--- Request ---
Copy the listing lines from the one containing "coordinates (534, 188)." through the one containing "Is blue striped", replacing every "blue striped cloth" with "red plaid cloth" and leaving everything else unchanged.

════════

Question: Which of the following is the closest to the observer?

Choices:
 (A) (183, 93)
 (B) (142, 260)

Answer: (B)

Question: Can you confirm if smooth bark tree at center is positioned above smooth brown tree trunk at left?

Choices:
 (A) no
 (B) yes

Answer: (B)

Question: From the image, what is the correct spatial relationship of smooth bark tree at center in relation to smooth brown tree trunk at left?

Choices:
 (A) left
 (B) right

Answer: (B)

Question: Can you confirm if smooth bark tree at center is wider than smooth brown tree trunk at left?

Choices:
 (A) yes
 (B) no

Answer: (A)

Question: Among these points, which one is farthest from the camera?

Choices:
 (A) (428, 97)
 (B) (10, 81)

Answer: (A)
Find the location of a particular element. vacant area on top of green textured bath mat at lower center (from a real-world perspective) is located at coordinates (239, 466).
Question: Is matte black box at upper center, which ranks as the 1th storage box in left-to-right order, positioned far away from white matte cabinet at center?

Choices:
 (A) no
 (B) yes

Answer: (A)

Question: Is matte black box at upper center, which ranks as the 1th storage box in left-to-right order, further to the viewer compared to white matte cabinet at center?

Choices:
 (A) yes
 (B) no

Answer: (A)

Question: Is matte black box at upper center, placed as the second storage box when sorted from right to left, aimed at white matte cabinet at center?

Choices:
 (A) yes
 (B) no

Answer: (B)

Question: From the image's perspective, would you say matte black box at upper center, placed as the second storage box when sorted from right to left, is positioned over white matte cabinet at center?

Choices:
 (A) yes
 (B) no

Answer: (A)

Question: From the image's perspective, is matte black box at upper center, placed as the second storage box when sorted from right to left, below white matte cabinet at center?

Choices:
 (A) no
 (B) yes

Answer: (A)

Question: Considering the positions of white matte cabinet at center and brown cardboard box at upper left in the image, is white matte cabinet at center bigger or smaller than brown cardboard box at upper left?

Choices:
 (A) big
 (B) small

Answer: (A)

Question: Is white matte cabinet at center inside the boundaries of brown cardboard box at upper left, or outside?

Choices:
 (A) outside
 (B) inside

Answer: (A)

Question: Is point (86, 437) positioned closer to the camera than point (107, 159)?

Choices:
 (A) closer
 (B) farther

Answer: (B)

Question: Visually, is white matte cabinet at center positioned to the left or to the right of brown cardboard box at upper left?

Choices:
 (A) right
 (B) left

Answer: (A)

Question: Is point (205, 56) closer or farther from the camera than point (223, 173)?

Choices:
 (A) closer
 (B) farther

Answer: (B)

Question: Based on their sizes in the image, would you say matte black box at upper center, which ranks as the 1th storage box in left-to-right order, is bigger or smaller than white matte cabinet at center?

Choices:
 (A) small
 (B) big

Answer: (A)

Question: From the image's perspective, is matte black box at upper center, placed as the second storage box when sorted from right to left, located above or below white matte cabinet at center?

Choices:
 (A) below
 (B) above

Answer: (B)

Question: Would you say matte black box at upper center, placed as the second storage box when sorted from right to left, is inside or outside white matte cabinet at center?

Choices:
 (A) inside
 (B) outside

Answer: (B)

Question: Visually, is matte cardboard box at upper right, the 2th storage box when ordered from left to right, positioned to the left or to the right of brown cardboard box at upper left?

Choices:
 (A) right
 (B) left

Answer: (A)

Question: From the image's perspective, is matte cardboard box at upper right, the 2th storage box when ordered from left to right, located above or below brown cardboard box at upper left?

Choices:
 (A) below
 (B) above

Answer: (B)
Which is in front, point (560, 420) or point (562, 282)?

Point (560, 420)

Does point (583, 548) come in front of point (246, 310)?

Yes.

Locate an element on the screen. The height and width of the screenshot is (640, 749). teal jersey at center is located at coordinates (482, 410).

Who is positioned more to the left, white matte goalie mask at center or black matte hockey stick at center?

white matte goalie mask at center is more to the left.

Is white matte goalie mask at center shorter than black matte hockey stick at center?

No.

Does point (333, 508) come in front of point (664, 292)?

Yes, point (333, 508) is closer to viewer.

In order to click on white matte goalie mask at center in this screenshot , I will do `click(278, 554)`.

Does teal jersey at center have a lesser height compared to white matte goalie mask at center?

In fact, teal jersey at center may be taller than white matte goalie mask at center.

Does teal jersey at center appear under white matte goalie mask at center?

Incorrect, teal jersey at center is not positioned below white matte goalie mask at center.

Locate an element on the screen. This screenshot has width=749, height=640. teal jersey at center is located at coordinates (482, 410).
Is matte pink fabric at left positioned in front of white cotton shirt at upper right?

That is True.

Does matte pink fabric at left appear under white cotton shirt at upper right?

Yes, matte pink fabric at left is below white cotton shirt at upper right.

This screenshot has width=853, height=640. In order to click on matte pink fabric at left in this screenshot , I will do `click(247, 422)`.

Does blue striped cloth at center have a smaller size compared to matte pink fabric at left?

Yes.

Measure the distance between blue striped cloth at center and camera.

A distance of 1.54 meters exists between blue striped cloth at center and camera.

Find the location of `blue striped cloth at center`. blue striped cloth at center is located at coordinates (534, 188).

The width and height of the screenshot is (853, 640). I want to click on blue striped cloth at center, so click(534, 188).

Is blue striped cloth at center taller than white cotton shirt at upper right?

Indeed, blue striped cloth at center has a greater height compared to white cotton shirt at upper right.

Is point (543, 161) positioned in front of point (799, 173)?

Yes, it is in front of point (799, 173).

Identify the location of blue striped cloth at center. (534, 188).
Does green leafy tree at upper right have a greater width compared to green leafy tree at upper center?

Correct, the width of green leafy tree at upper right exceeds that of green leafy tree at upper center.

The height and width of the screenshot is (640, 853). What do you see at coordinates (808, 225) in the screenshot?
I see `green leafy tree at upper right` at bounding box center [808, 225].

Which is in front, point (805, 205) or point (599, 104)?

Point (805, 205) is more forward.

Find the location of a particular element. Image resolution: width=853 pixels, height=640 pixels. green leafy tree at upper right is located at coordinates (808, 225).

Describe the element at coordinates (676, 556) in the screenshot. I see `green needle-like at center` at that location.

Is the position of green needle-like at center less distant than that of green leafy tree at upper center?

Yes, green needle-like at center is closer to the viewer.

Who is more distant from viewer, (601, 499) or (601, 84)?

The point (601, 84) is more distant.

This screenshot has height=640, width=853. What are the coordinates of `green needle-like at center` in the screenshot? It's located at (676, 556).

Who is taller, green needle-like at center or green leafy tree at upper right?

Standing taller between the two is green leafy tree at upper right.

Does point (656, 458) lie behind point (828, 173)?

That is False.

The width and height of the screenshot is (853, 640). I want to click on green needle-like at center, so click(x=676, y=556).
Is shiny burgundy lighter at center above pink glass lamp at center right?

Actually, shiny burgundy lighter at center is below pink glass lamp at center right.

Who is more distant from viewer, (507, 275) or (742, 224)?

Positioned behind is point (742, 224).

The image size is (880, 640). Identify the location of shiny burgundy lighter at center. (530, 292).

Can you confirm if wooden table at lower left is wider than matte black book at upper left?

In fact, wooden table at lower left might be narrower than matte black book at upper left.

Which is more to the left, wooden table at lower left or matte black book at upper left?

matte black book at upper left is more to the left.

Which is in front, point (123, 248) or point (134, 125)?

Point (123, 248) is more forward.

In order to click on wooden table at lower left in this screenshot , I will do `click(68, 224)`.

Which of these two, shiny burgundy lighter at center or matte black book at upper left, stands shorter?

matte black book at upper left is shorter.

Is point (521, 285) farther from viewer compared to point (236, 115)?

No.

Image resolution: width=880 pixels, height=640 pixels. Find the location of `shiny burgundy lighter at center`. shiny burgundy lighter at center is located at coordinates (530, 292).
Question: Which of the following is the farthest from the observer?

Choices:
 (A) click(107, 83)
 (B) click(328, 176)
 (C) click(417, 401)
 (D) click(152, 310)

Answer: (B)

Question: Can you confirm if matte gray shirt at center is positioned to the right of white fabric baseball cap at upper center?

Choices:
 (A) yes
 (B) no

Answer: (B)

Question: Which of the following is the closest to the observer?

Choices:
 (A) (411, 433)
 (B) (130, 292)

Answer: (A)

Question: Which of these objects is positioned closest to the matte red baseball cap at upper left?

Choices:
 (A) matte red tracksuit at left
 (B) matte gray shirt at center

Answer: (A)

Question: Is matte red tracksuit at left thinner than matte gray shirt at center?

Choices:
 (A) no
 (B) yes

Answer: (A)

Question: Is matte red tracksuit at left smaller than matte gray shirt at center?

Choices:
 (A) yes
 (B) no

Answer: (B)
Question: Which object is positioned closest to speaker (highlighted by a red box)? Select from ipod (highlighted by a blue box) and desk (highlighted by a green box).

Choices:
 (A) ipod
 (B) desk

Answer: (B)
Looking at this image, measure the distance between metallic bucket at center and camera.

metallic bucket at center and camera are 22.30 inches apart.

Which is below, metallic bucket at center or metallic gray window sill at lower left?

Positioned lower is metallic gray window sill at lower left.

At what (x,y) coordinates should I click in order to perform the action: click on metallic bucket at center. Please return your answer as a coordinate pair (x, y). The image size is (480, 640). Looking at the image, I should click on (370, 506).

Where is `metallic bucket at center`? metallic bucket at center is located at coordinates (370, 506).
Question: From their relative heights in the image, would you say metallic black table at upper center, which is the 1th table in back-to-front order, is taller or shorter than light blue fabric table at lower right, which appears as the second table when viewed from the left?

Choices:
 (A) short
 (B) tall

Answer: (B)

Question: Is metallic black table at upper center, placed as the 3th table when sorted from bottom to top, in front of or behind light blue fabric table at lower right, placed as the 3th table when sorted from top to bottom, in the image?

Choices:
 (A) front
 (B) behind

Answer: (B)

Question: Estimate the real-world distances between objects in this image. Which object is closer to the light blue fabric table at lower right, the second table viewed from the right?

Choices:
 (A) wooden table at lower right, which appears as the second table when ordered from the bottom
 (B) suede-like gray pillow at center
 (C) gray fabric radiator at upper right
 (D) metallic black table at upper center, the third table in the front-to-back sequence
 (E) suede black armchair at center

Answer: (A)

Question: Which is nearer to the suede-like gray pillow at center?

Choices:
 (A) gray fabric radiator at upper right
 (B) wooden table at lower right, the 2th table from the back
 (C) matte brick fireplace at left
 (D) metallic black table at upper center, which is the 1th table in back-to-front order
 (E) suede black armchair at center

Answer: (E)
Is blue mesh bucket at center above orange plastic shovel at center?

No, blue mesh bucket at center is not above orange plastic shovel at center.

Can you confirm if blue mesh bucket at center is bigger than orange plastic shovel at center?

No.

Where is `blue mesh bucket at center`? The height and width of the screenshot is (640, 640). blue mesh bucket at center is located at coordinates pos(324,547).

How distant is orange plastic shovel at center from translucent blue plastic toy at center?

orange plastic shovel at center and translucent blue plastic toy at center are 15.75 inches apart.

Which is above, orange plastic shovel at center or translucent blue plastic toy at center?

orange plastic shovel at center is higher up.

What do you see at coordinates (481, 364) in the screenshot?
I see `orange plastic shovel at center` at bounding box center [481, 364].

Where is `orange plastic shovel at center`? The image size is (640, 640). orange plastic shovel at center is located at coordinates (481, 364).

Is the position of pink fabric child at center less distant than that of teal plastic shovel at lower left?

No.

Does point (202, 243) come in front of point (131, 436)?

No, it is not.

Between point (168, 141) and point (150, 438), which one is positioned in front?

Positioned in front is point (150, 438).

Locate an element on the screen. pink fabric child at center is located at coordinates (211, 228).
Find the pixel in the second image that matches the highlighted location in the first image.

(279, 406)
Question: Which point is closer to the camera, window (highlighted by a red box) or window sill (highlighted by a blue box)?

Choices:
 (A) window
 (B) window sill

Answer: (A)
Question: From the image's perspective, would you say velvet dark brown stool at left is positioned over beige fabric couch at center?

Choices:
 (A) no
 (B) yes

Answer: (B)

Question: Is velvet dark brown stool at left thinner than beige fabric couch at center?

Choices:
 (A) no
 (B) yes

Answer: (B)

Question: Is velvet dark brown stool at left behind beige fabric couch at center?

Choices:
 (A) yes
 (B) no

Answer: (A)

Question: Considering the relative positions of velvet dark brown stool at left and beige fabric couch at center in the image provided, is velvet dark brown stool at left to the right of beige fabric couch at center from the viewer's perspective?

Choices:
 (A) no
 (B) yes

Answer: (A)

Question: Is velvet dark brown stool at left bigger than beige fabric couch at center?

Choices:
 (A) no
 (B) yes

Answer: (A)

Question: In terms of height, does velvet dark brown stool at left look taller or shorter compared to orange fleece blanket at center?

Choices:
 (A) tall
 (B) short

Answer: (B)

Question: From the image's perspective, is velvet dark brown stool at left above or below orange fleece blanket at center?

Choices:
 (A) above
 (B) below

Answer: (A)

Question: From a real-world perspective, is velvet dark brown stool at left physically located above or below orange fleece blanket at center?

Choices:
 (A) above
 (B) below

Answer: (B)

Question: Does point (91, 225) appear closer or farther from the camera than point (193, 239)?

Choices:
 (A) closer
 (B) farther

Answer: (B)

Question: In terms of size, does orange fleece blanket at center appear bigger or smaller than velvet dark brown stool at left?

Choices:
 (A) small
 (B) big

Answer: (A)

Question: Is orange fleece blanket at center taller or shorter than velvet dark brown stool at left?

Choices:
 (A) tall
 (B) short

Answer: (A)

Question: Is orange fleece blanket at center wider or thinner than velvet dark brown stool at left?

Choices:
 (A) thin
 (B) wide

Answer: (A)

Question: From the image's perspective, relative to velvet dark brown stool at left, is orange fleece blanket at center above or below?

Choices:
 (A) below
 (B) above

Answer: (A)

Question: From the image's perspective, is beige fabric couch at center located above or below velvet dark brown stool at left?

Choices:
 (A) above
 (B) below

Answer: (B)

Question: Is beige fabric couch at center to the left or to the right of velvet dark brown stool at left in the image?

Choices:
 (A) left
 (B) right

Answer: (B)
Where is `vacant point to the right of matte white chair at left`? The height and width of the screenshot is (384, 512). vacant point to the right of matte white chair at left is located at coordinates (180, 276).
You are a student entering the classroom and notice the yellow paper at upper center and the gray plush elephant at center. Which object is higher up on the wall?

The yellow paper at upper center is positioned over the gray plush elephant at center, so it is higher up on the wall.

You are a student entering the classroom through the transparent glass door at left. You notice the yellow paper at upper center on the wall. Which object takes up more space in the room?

════════

--- The response ---
Find the location of `red plaid cloth at center`. red plaid cloth at center is located at coordinates (534, 188).

The width and height of the screenshot is (853, 640). I want to click on red plaid cloth at center, so click(534, 188).

Is red plaid cloth at center taller than white cotton shirt at upper right?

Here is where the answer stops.